• **Exercise**
Read through the entries below and copy each line where "purple" turns up.

• **Dataset content**
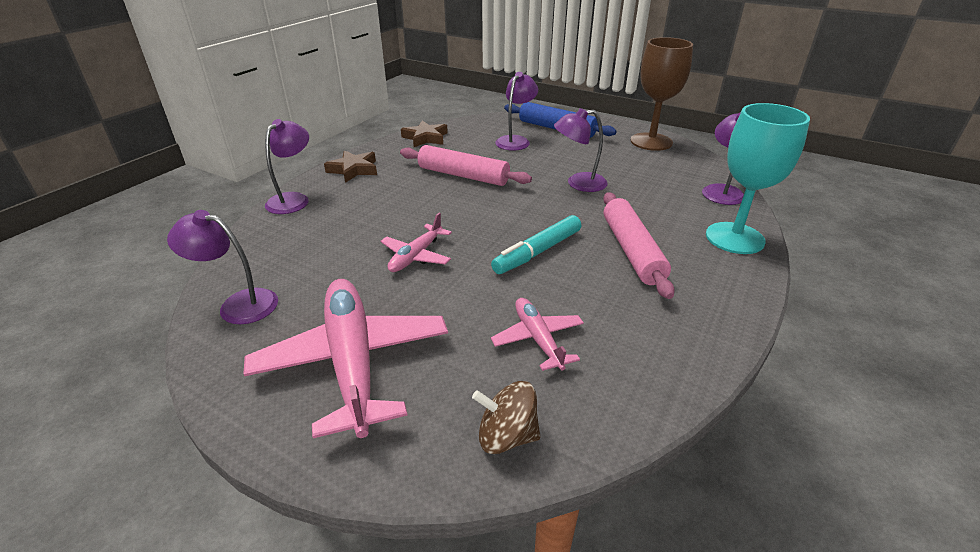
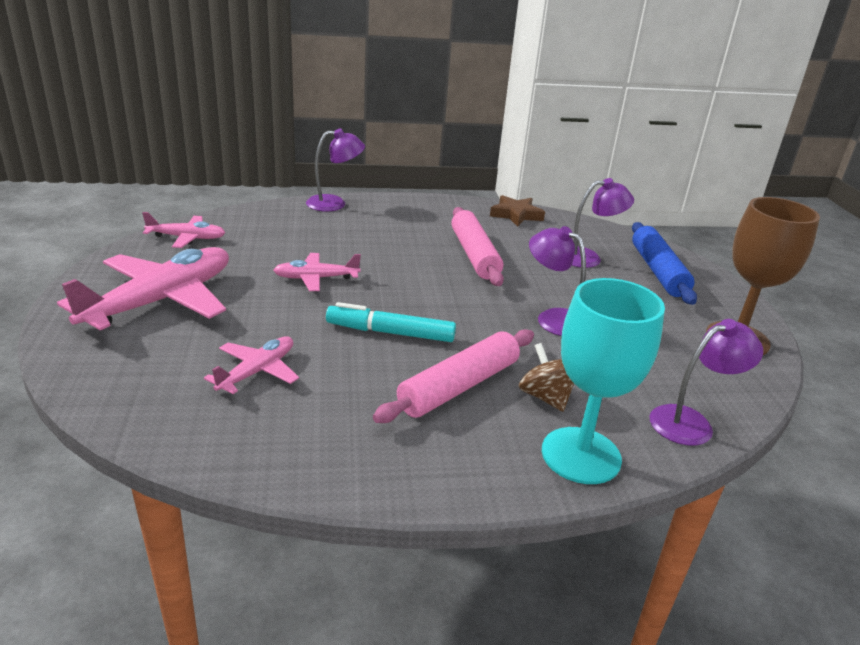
camera: 50 degrees right, 5 degrees down
(238, 304) = (187, 238): purple lamp -> pink plane
(353, 170) = (411, 207): brown star -> none
(506, 436) = (127, 392): brown spinning top -> brown spinning top (546, 397)

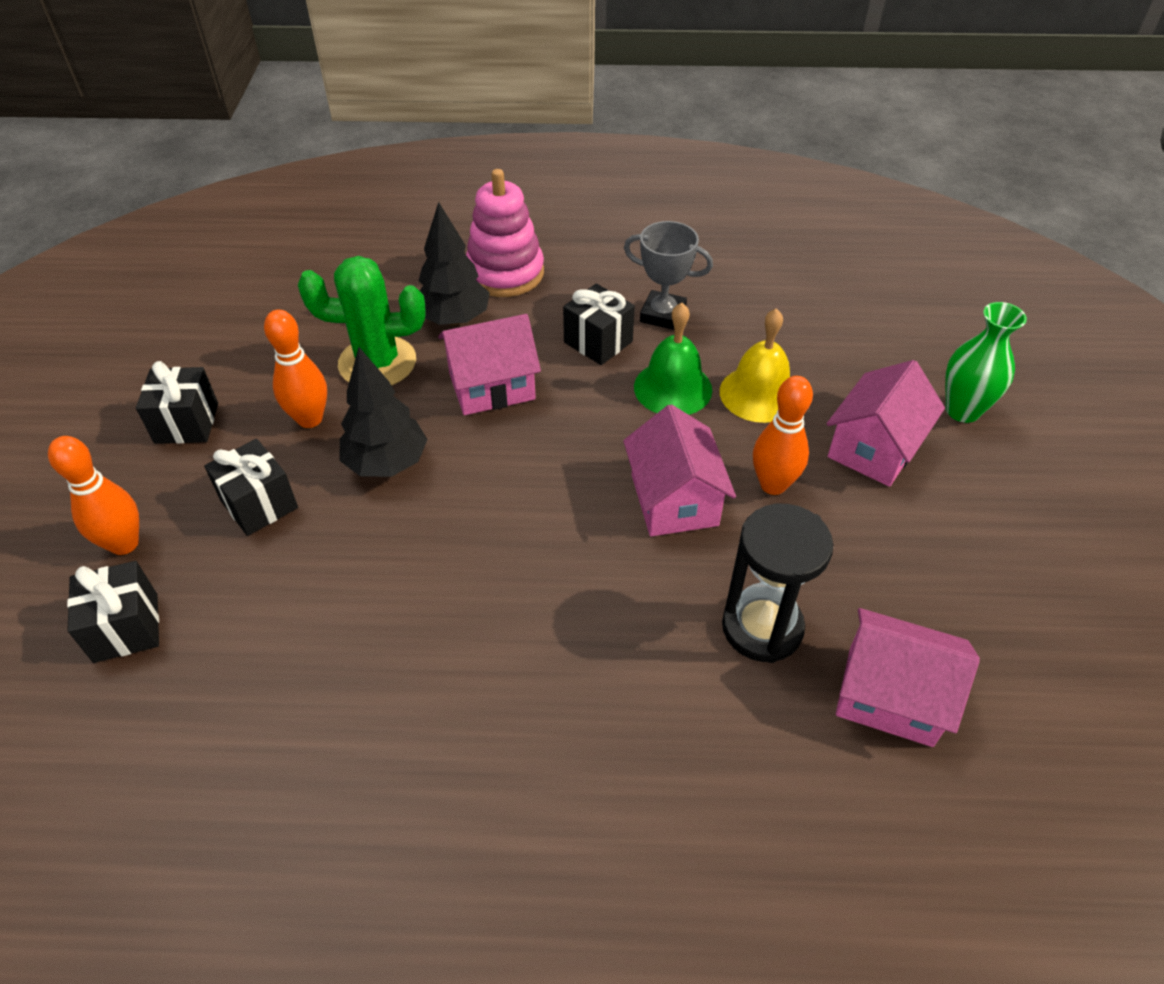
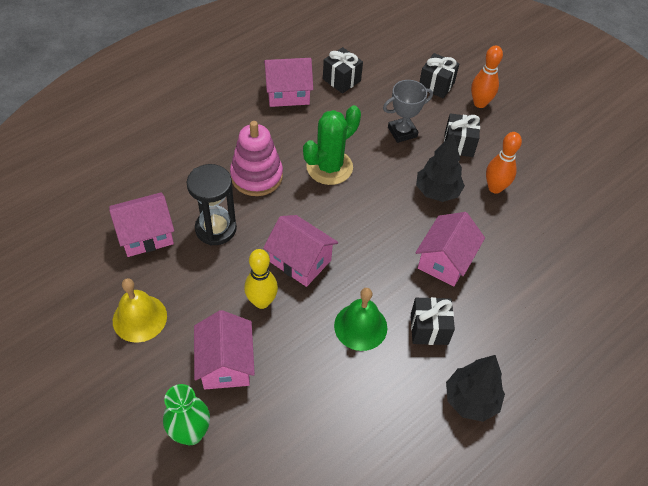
camera: 135 degrees right, 5 degrees up
(187, 423) = (536, 152): black gift -> black gift (341, 80)
(377, 363) = (511, 234): green cactus -> green cactus (329, 167)
(382, 825) = (288, 93): none -> pink house
(454, 319) = (515, 287): black tree -> black tree (470, 400)
(505, 273) = (535, 342): pink stacking toy -> pink stacking toy (256, 176)
(663, 315) = (417, 379): grey trophy -> grey trophy (402, 132)
(759, 394) = (313, 357): yellow bell -> yellow bell (139, 318)
(773, 485) = (262, 302): orange bowling pin -> yellow bowling pin

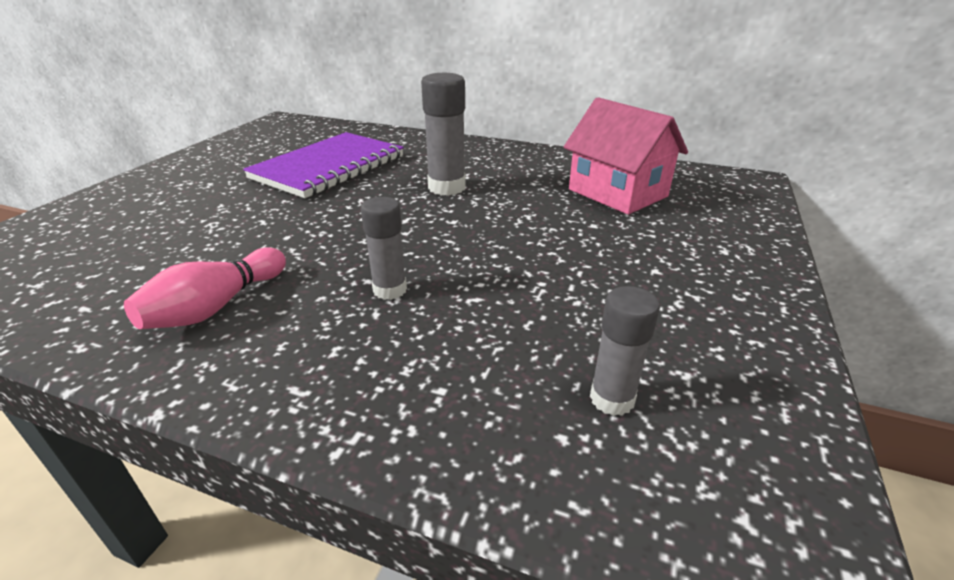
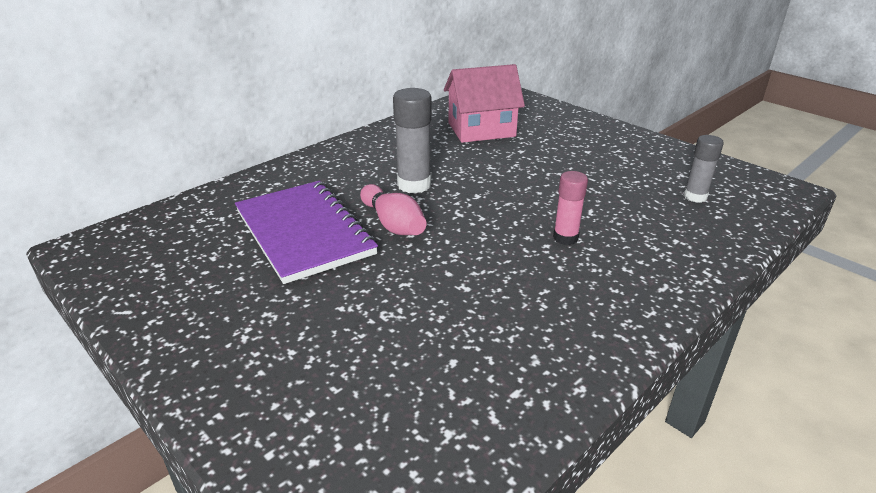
camera: 65 degrees left, 0 degrees up
(216, 306) = (551, 315): pink bowling pin -> pink bowling pin (393, 224)
(390, 290) = (565, 238): grey glue stick -> pink glue stick

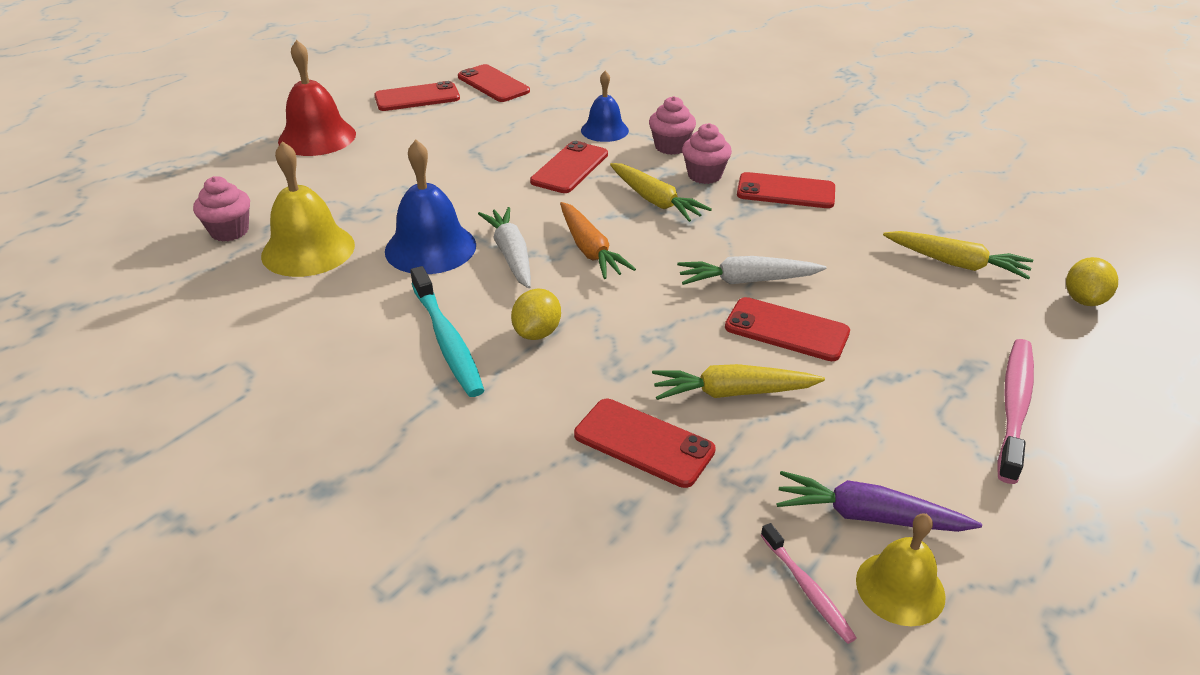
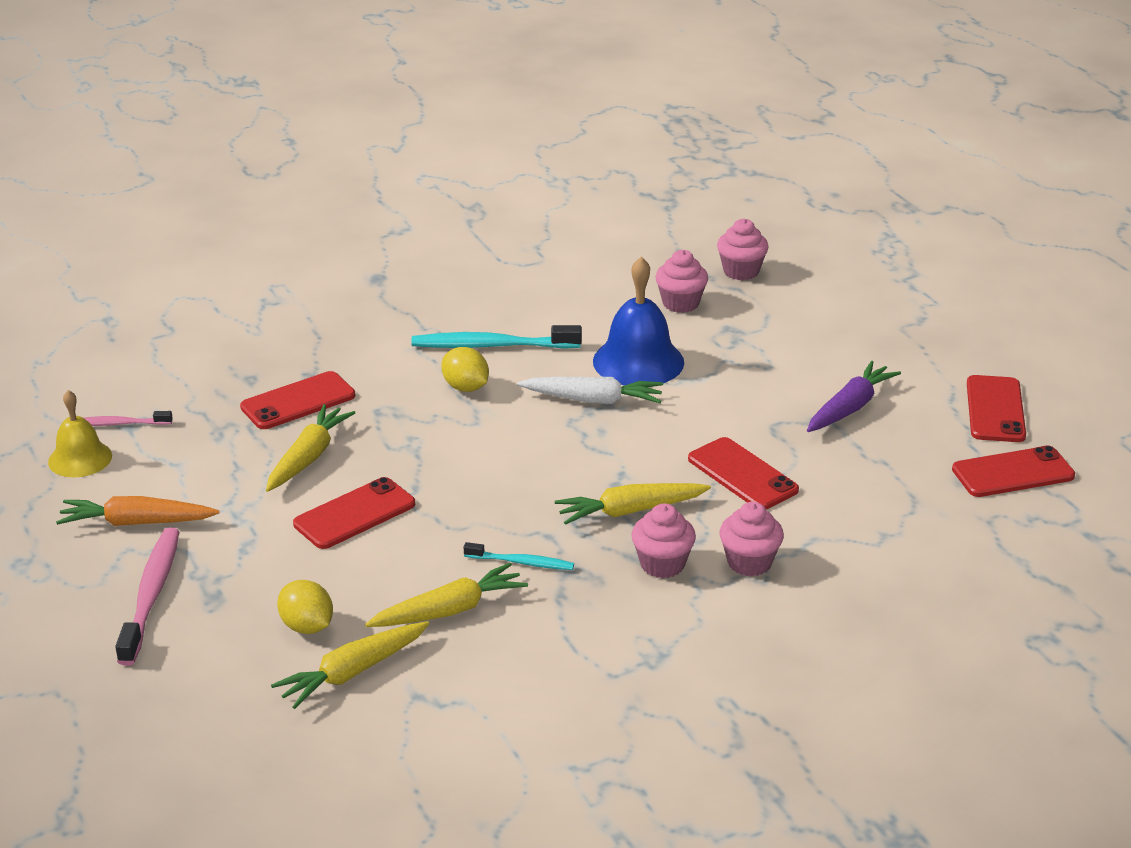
camera: 115 degrees right, 5 degrees down
(308, 250) = (680, 303): yellow bell -> pink cupcake
(317, 137) = (915, 332): red bell -> none
(590, 249) = (568, 445): orange carrot -> orange carrot (136, 523)
(604, 130) = (825, 525): blue bell -> none
(747, 281) = (442, 519): white carrot -> none
(761, 229) = (521, 562): none -> turquoise toothbrush
(785, 191) = (583, 612): red phone -> none
(846, 244) = (449, 610): none -> yellow carrot
(868, 516) = (139, 470): purple carrot -> purple carrot (850, 408)
(1014, 407) = (151, 595): pink toothbrush -> pink toothbrush turned 135 degrees counterclockwise
(1084, 300) = (220, 732): yellow lemon -> yellow lemon (307, 626)

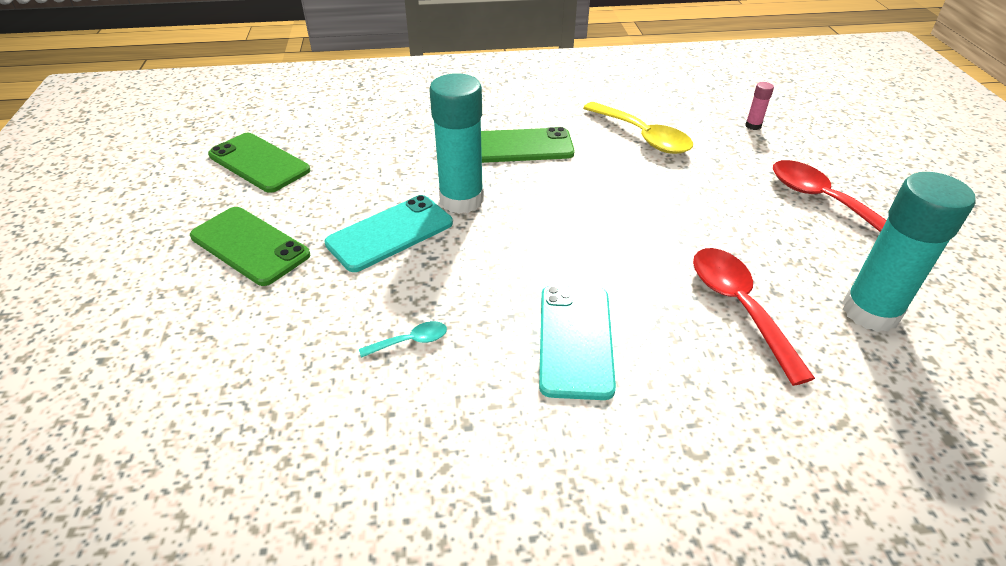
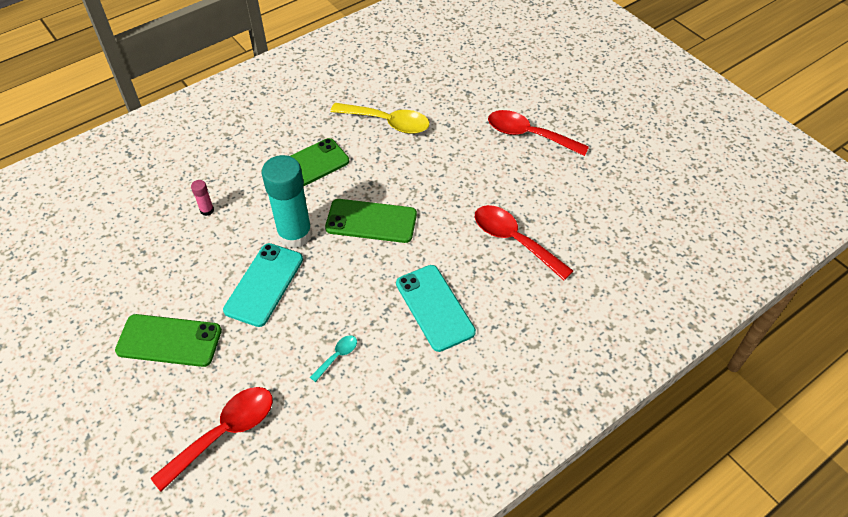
camera: 30 degrees left, 10 degrees up
(216, 364) = (224, 433): none -> red spoon
(259, 163) = (110, 268): green phone -> green phone (371, 221)
(753, 126) = (457, 82): pink glue stick -> pink glue stick (207, 210)
(870, 312) = (584, 211): turquoise glue stick -> none

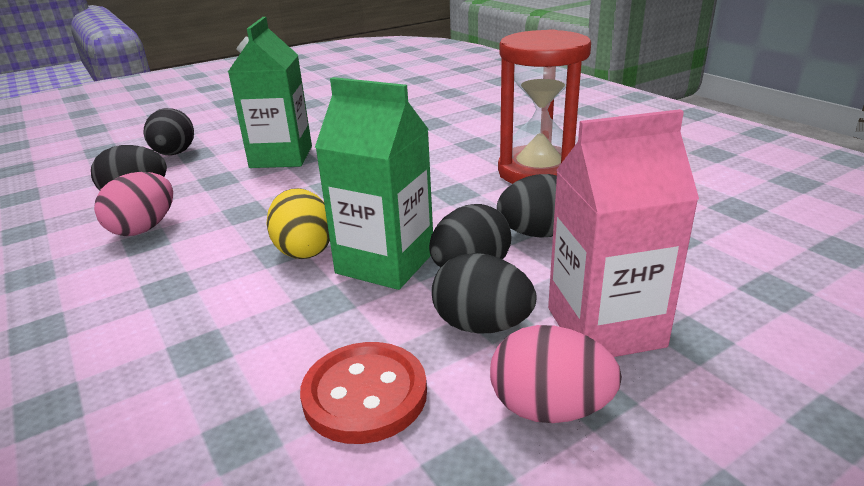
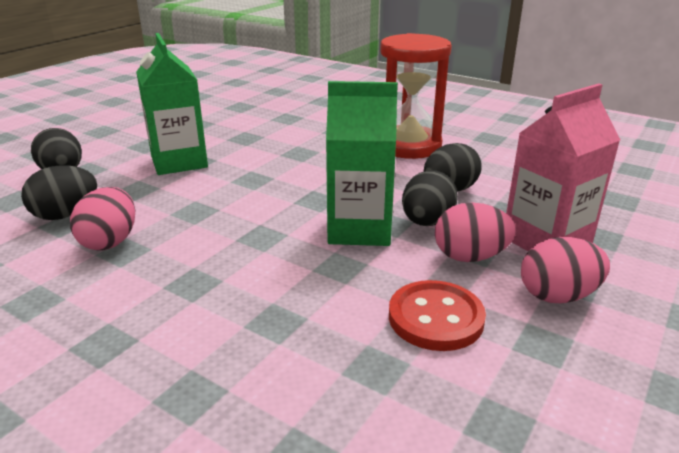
camera: 25 degrees left, 0 degrees up
(304, 250) = (283, 232): yellow egg -> none
(482, 325) = (470, 257): black egg -> pink egg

• **Answer to this task**
(238, 304) = (187, 238): purple lamp -> pink plane
(868, 516) = (139, 470): purple carrot -> purple carrot (850, 408)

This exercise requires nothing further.